* Task requirements:
Take the data below and write out exactly the lines from the one with "Find 'adipose tissue'." through the one with "Wrap output in <instances>...</instances>. H&E-stained"; omit every other line.

______________________________

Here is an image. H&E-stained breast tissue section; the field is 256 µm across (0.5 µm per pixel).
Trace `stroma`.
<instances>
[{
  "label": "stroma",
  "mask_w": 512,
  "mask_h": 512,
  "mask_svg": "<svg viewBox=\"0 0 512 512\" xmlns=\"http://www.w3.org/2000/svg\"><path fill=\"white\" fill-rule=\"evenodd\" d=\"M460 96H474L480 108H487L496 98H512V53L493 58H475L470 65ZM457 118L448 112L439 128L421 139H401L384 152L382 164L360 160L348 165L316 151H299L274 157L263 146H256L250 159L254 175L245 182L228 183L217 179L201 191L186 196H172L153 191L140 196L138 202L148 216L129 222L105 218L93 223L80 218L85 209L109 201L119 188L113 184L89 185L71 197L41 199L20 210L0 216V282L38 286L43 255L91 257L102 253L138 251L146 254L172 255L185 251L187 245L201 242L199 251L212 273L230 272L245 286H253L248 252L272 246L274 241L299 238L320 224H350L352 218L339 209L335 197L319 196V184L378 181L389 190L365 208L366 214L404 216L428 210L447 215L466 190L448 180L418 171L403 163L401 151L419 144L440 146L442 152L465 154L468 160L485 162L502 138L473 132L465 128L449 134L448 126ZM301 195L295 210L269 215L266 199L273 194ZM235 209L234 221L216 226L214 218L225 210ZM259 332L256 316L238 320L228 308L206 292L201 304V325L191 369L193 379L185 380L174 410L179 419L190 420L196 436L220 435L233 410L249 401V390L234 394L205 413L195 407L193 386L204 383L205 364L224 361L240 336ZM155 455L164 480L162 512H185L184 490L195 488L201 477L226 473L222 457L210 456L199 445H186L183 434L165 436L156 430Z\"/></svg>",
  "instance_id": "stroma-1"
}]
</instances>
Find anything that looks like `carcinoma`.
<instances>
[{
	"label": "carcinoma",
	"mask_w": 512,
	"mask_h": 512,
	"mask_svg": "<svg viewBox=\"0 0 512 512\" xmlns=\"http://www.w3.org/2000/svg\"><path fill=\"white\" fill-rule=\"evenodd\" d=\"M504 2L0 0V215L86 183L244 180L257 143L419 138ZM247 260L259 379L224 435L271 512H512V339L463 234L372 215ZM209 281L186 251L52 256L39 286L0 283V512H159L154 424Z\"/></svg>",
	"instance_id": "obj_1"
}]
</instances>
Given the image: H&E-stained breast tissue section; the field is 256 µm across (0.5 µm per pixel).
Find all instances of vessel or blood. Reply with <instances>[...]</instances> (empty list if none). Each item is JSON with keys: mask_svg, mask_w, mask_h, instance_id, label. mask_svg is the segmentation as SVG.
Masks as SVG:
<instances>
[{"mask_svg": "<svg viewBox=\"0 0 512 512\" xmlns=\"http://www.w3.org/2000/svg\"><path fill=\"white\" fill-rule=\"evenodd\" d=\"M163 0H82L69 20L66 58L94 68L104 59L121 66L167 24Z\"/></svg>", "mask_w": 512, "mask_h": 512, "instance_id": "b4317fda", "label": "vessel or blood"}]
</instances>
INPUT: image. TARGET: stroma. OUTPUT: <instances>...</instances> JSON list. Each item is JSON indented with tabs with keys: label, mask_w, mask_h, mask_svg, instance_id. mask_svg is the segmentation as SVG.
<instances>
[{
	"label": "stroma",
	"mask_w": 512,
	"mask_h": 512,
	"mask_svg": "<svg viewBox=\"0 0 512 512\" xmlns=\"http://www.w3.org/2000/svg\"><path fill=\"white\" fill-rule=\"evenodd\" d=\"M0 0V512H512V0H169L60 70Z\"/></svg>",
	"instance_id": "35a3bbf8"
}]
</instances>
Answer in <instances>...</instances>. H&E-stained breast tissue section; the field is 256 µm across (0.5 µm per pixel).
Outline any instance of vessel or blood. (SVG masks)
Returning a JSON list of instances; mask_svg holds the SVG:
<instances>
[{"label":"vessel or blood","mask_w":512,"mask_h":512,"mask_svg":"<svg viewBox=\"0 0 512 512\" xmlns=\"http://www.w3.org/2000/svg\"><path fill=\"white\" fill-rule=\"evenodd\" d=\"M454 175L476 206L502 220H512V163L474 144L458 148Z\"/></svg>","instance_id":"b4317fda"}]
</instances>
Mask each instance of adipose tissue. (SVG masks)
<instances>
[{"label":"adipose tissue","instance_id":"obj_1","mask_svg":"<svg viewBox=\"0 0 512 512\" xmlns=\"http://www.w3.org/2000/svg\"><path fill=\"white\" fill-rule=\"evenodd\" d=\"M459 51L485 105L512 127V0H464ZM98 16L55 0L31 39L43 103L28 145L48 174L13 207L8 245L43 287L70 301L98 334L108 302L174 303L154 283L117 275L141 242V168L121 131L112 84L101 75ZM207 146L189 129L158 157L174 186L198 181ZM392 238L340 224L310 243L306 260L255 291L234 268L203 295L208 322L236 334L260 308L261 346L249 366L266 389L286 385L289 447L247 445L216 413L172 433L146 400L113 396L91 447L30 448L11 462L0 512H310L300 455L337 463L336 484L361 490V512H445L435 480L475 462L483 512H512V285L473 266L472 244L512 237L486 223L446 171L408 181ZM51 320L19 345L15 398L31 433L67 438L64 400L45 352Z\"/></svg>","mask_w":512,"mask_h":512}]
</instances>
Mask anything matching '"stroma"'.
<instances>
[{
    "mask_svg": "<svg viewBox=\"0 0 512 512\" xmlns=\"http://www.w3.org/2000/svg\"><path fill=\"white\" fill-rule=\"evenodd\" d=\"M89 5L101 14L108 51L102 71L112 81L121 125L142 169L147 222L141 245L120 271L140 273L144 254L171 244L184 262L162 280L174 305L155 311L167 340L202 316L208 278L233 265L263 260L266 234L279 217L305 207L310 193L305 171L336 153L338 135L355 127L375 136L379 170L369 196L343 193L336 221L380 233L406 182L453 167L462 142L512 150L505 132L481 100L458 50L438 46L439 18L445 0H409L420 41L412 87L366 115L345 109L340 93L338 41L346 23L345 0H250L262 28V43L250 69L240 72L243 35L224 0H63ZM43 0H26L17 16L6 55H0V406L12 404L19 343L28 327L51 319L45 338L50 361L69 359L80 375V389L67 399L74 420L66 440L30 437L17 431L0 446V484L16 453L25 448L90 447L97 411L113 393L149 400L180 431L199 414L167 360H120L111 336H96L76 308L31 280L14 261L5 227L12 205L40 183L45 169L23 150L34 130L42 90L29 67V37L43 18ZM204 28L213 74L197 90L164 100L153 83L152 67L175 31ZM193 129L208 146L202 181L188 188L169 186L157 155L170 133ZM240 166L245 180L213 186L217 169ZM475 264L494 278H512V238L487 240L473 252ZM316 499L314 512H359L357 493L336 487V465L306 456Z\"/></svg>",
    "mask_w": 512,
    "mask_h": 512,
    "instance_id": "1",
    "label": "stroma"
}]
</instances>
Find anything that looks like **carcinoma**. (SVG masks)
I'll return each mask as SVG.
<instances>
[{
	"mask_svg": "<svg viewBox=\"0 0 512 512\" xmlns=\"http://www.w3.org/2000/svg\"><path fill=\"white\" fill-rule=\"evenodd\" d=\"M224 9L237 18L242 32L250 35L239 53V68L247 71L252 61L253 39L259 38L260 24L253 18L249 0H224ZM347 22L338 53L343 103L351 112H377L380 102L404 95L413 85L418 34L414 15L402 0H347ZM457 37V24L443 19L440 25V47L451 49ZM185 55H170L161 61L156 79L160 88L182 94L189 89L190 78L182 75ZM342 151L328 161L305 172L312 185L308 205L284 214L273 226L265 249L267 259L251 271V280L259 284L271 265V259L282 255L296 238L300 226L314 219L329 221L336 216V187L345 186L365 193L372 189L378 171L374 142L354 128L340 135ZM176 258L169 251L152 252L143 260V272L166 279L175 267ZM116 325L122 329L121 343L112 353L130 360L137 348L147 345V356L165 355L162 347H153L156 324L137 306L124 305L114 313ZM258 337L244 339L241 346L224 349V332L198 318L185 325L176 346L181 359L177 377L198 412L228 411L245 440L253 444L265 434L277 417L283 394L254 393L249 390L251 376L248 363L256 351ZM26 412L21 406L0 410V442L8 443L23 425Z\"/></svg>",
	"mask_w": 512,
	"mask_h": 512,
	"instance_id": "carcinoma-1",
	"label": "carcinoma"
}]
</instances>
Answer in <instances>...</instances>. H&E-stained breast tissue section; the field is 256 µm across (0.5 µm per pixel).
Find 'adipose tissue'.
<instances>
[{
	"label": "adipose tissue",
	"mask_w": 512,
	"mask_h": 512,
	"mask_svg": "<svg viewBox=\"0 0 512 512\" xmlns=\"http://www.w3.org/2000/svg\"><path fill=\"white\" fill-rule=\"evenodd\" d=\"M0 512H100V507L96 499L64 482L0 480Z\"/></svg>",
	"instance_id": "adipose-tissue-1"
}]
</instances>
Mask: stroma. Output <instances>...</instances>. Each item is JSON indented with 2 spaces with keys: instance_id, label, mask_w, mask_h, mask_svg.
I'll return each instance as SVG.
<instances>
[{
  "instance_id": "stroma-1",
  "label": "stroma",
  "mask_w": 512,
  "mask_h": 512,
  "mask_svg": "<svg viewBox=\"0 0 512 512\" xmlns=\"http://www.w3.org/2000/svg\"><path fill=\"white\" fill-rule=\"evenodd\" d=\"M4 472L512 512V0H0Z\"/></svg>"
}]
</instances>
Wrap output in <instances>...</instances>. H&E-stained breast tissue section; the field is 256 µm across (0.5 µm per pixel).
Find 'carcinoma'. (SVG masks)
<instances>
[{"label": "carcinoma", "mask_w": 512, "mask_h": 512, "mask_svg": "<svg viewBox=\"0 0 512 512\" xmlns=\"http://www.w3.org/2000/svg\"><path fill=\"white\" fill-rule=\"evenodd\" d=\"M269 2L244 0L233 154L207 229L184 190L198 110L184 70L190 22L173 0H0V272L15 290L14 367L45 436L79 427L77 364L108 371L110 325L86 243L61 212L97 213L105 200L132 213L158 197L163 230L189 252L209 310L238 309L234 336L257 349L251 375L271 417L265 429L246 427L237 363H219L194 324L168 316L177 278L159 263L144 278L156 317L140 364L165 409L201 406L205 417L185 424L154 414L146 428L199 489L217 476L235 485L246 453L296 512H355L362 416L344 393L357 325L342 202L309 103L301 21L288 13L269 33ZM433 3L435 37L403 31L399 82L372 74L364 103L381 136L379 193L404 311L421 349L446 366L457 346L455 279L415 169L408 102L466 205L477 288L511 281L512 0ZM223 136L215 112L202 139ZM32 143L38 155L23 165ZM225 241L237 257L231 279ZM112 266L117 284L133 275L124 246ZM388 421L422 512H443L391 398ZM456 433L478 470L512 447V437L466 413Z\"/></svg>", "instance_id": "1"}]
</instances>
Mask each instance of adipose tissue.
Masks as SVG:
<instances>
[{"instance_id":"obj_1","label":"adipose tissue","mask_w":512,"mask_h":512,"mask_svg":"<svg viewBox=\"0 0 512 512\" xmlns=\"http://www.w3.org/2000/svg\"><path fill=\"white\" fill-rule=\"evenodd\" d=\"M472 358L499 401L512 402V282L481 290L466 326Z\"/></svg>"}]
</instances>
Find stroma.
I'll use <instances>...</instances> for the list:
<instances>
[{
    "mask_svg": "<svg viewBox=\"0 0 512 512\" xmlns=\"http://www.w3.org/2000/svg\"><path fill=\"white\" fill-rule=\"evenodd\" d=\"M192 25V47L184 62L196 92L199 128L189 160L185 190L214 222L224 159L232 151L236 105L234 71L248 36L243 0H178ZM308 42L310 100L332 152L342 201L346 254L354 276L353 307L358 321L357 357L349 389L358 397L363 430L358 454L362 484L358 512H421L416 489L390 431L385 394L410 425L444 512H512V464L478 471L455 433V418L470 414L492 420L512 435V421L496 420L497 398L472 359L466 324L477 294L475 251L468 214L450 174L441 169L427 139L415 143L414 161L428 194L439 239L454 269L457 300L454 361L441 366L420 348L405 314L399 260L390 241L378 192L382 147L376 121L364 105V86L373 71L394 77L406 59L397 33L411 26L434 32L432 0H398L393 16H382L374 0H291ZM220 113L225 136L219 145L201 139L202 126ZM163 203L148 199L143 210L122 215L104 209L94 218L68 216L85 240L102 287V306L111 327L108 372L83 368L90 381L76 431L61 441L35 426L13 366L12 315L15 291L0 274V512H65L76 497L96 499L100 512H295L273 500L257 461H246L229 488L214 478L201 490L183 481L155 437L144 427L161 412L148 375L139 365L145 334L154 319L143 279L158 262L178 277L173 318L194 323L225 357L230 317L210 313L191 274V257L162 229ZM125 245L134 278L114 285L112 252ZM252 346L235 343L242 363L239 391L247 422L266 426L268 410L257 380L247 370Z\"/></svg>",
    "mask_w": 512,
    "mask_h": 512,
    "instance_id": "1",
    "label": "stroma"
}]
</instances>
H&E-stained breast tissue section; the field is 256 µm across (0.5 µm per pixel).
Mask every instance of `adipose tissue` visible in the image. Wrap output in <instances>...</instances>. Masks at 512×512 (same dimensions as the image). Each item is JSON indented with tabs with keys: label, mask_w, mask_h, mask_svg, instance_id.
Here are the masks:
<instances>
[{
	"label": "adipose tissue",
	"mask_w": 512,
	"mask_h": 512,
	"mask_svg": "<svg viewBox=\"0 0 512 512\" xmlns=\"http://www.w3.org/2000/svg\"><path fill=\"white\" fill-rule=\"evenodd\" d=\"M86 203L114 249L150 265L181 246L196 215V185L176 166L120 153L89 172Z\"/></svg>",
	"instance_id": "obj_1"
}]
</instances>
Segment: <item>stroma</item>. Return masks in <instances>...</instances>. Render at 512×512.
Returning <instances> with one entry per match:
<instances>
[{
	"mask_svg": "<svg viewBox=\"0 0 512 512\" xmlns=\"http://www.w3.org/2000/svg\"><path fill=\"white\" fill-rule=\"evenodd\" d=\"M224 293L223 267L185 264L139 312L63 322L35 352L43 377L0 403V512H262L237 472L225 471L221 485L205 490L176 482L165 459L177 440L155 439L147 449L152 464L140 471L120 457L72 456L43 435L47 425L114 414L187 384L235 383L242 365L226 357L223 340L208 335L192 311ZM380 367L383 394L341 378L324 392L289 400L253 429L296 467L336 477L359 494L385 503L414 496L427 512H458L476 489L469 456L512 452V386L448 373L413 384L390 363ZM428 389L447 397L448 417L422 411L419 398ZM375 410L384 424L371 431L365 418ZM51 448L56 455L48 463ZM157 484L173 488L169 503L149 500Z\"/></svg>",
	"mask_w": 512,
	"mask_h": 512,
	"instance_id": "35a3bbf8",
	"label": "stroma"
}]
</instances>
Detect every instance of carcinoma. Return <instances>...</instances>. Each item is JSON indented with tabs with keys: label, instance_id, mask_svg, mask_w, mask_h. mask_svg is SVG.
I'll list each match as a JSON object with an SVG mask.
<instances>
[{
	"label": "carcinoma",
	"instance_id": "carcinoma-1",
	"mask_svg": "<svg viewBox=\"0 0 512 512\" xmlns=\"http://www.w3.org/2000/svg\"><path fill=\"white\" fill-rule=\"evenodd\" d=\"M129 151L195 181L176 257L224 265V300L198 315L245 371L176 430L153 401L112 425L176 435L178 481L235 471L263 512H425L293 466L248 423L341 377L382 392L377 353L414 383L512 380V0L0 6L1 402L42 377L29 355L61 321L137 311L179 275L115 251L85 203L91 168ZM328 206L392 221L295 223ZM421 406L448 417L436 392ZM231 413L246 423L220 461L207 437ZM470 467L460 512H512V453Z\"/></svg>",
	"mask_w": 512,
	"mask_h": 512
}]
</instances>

______________________________

* Answer in full:
Find 'adipose tissue'.
<instances>
[{
	"label": "adipose tissue",
	"mask_w": 512,
	"mask_h": 512,
	"mask_svg": "<svg viewBox=\"0 0 512 512\" xmlns=\"http://www.w3.org/2000/svg\"><path fill=\"white\" fill-rule=\"evenodd\" d=\"M0 512H100V507L96 499L64 482L0 480Z\"/></svg>",
	"instance_id": "adipose-tissue-1"
}]
</instances>
Mask: stroma. Output <instances>...</instances>. Each item is JSON indented with 2 spaces with keys: instance_id, label, mask_w, mask_h, mask_svg.
I'll return each instance as SVG.
<instances>
[{
  "instance_id": "stroma-1",
  "label": "stroma",
  "mask_w": 512,
  "mask_h": 512,
  "mask_svg": "<svg viewBox=\"0 0 512 512\" xmlns=\"http://www.w3.org/2000/svg\"><path fill=\"white\" fill-rule=\"evenodd\" d=\"M4 472L512 512V0H0Z\"/></svg>"
}]
</instances>
Wrap output in <instances>...</instances>. H&E-stained breast tissue section; the field is 256 µm across (0.5 µm per pixel).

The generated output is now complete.